ASSIGNMENT: Filter the entries and keep only the lines where the string "toothbrush" appears.

DATASET CONTENT:
☆ ☆ ☆ ☆ ☆ ☆ ☆
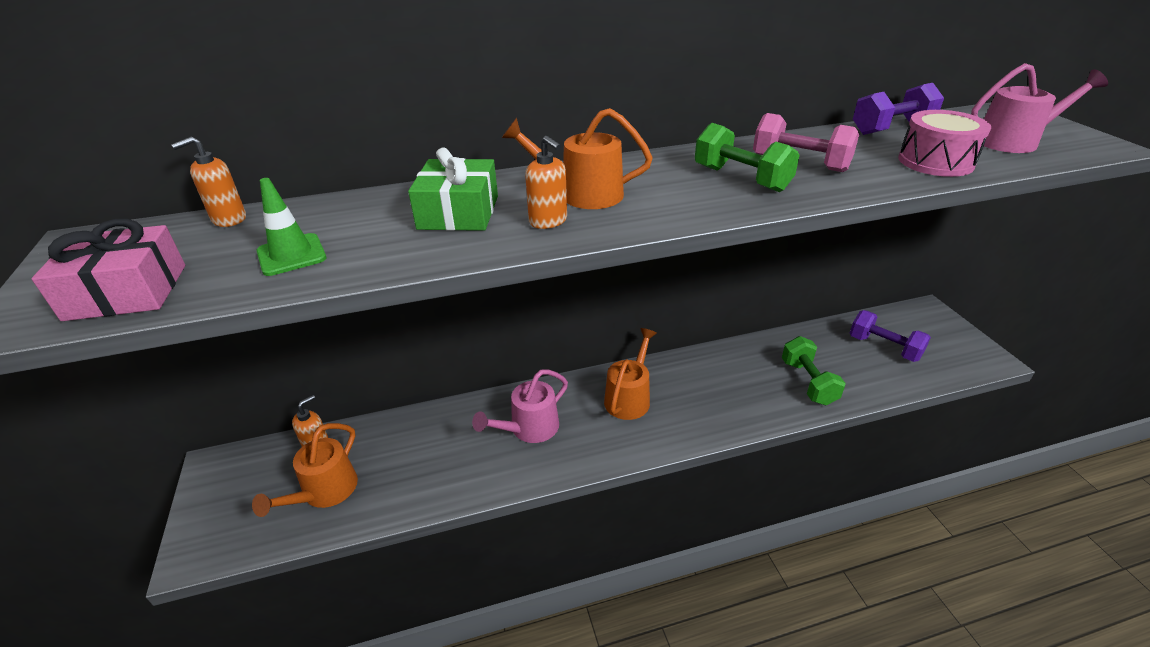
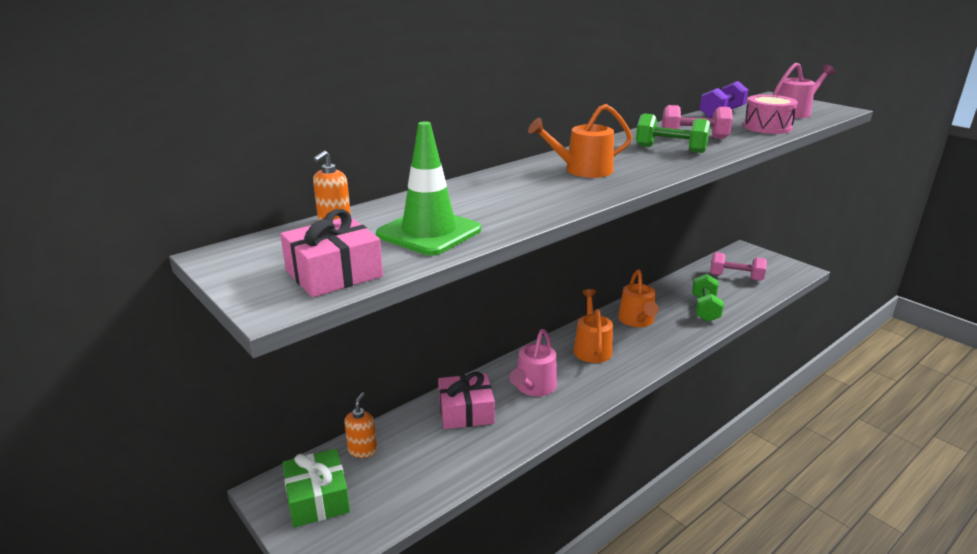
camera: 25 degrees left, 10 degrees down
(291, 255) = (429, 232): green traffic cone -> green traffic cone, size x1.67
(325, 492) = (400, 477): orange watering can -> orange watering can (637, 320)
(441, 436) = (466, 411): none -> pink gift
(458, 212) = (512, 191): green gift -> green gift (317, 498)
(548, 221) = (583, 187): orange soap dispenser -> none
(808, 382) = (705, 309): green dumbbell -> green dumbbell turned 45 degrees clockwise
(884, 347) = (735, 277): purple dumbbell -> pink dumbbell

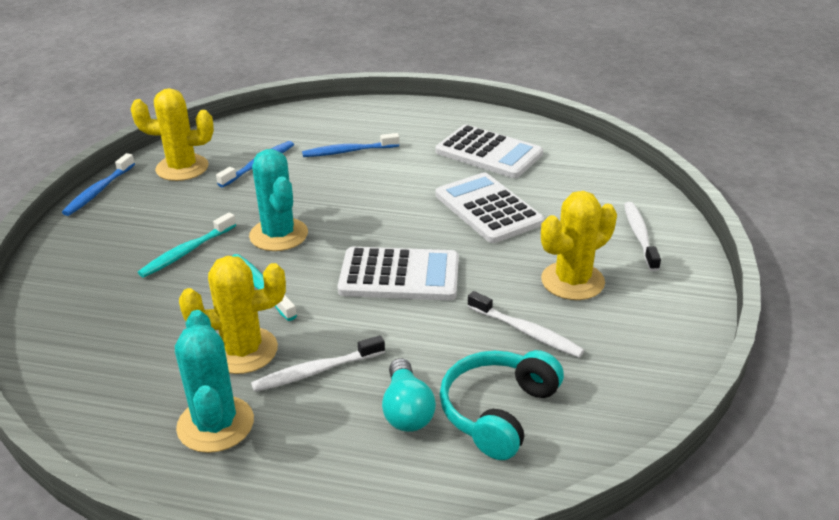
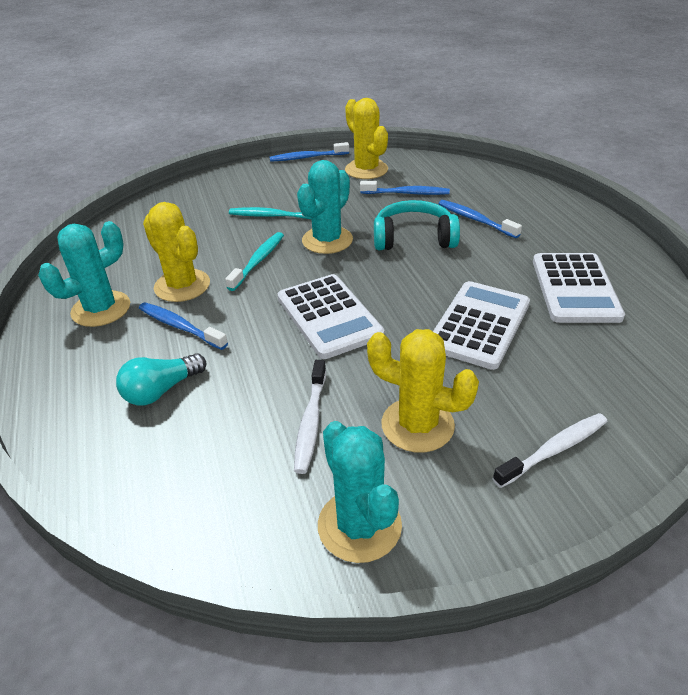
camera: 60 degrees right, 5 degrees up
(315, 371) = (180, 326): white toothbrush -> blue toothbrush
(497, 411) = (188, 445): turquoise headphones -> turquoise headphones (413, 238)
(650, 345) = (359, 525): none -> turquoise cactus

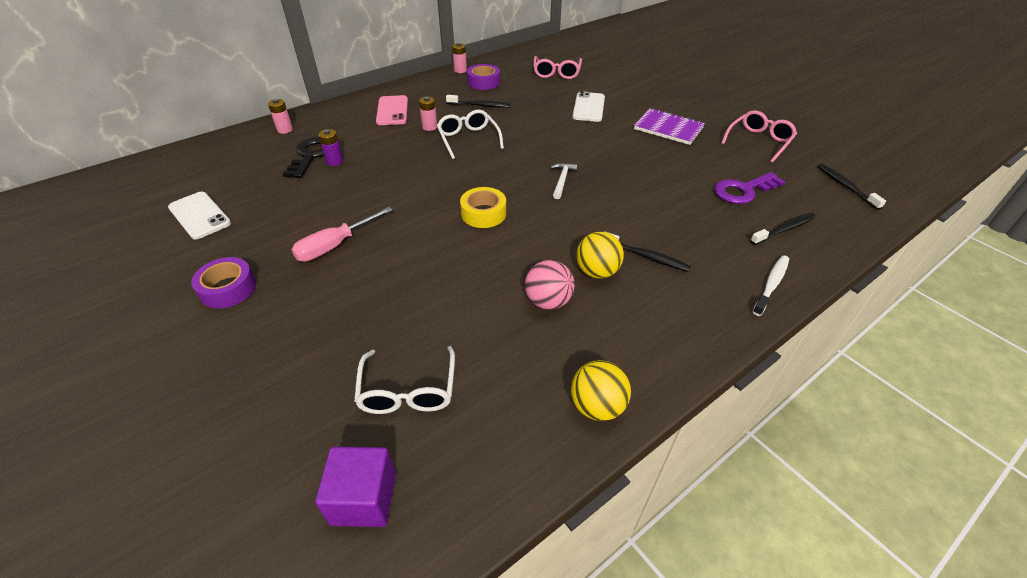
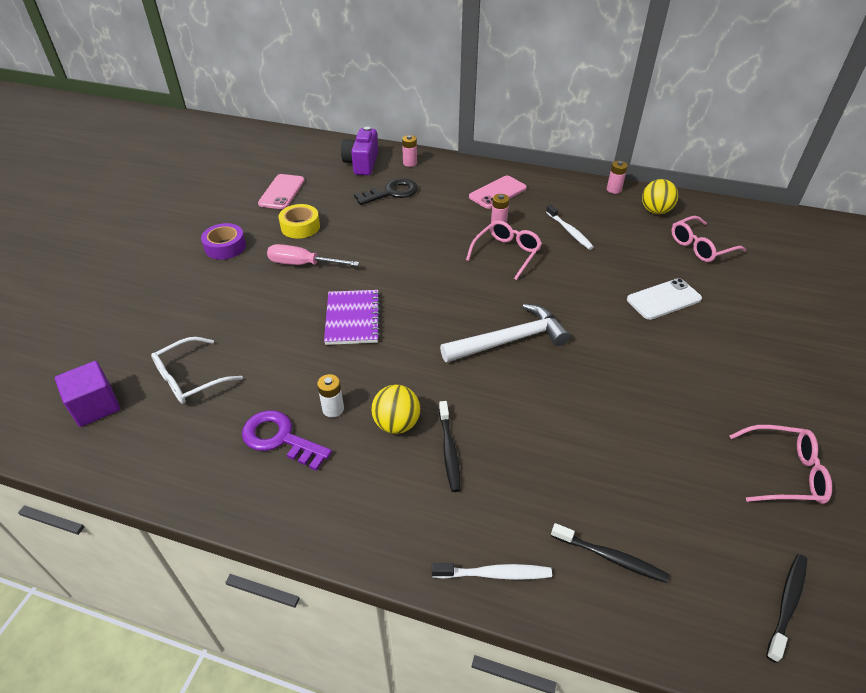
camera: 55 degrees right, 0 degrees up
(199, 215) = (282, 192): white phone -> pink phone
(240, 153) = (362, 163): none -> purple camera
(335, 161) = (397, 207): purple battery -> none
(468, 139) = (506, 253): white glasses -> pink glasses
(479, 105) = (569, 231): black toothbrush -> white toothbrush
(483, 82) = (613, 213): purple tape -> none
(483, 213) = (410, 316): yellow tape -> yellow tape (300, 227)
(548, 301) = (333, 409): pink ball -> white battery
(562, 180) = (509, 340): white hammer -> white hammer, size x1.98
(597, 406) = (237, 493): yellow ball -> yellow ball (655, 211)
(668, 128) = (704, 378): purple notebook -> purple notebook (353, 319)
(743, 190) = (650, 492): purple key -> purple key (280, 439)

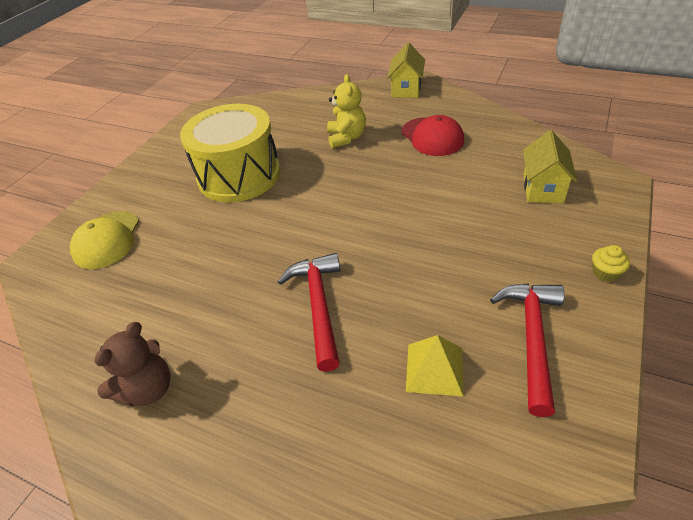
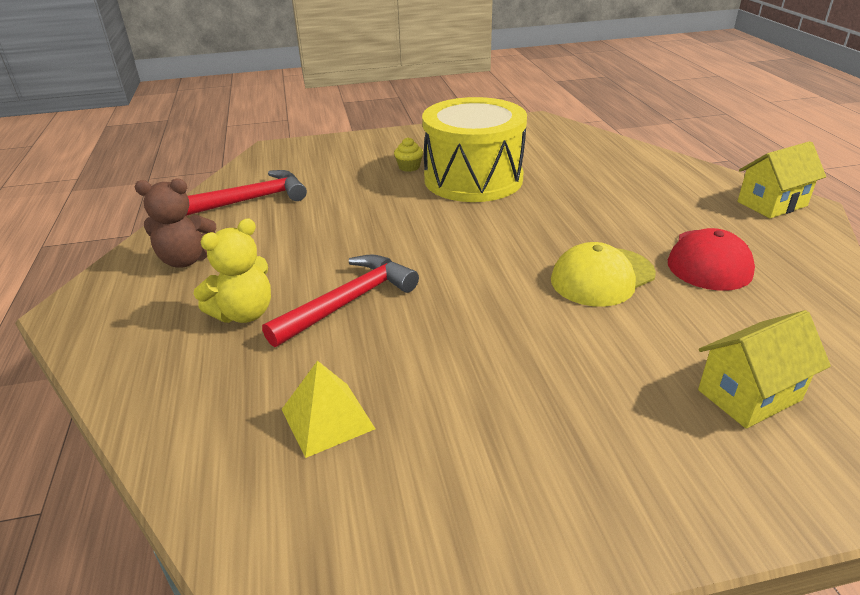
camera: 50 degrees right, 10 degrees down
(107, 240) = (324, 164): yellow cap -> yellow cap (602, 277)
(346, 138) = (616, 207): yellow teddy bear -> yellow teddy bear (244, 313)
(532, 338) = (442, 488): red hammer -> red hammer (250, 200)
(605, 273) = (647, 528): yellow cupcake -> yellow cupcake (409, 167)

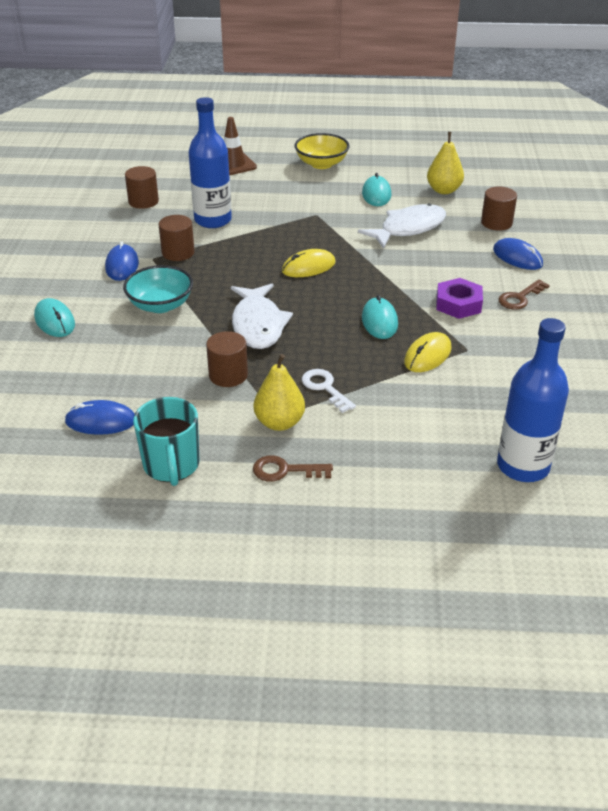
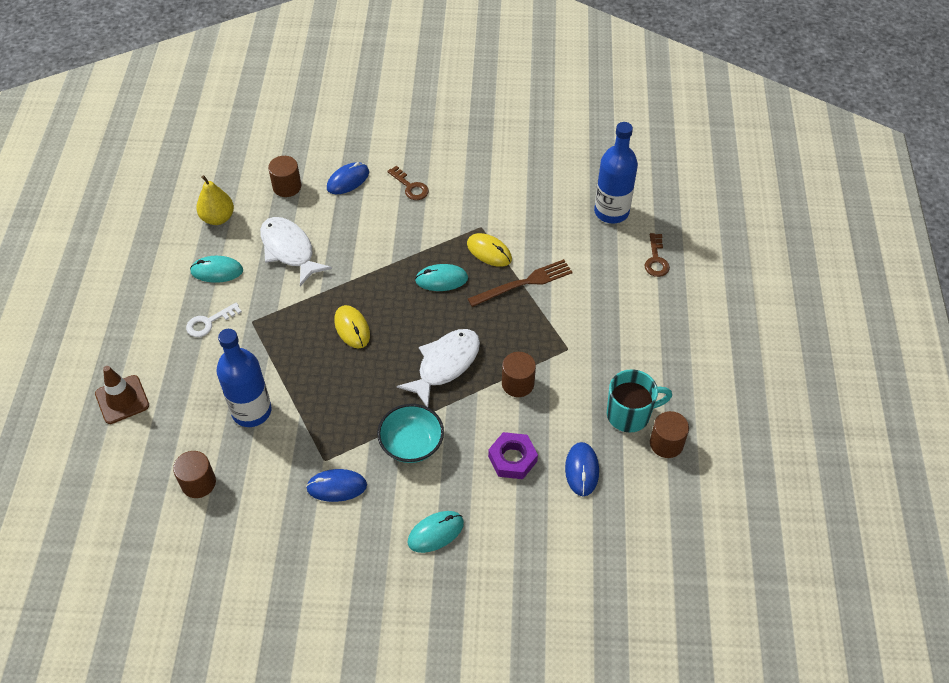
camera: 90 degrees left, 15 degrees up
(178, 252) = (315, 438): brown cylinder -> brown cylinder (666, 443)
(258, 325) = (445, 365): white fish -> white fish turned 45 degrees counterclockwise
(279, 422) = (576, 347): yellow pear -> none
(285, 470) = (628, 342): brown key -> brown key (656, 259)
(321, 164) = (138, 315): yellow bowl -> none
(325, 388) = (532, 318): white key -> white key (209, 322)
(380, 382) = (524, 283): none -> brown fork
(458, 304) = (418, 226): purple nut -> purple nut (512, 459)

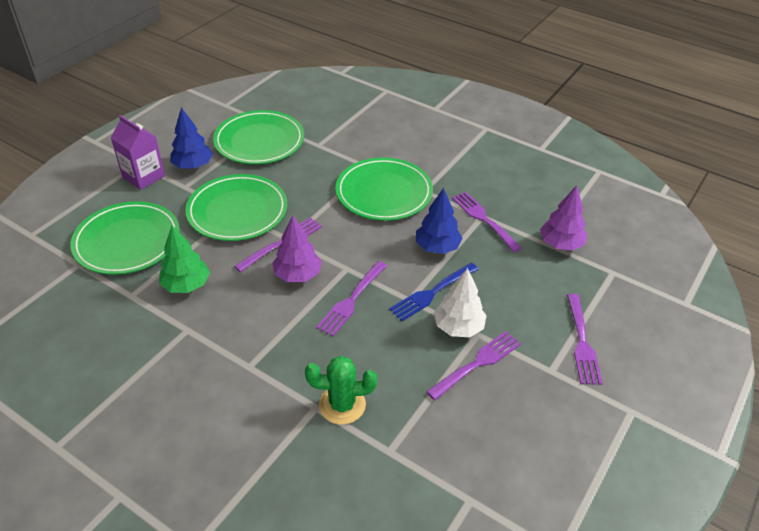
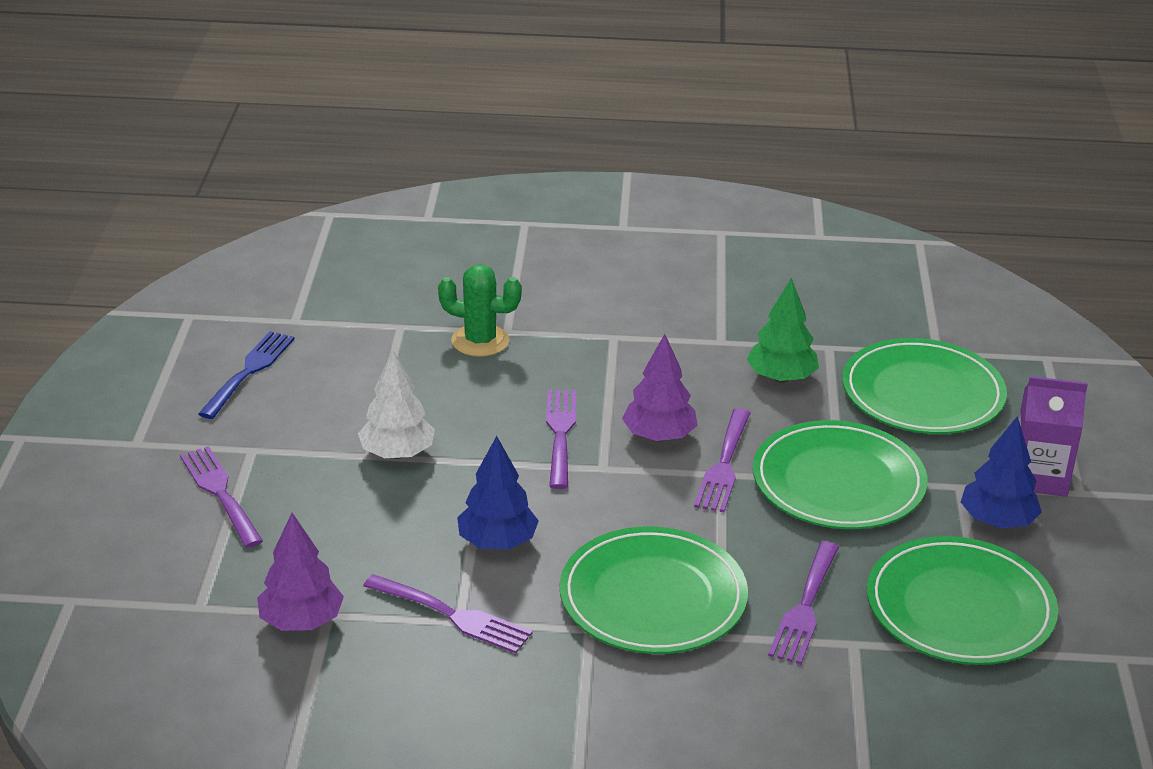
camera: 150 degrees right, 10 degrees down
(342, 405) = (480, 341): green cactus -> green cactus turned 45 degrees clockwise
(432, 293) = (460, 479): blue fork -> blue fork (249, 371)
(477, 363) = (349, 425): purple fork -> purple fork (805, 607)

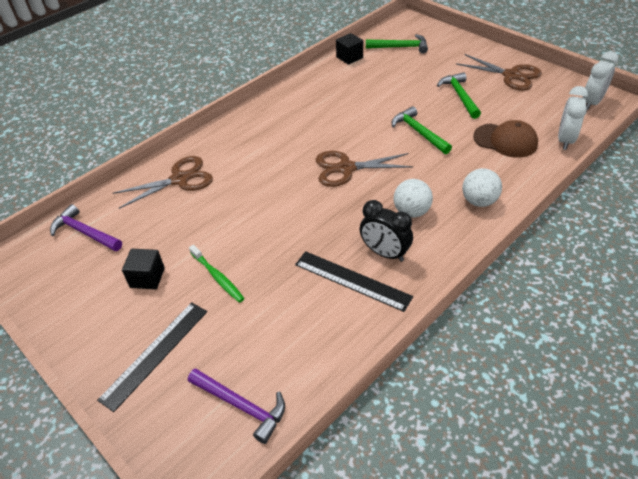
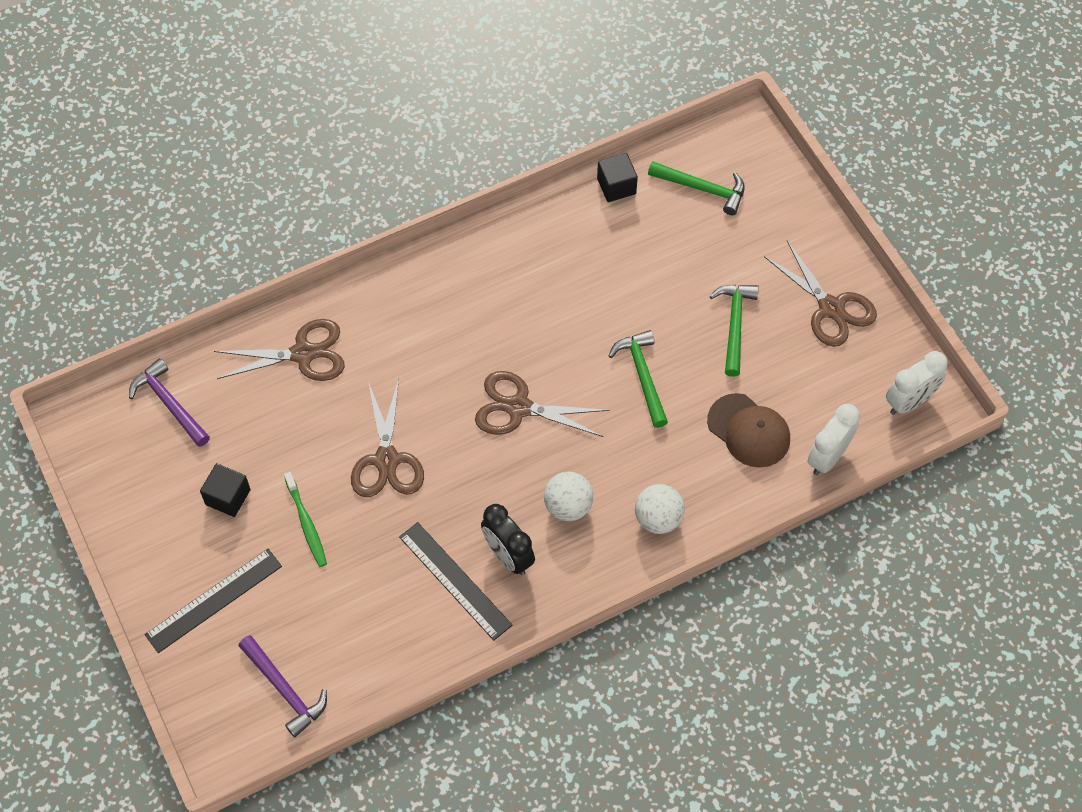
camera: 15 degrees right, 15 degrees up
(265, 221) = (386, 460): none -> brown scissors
☆ ☆ ☆ ☆ ☆ ☆ ☆
YOUR RESPONSE:
(315, 371) = (180, 326): white toothbrush -> blue toothbrush
(479, 105) = (569, 231): black toothbrush -> white toothbrush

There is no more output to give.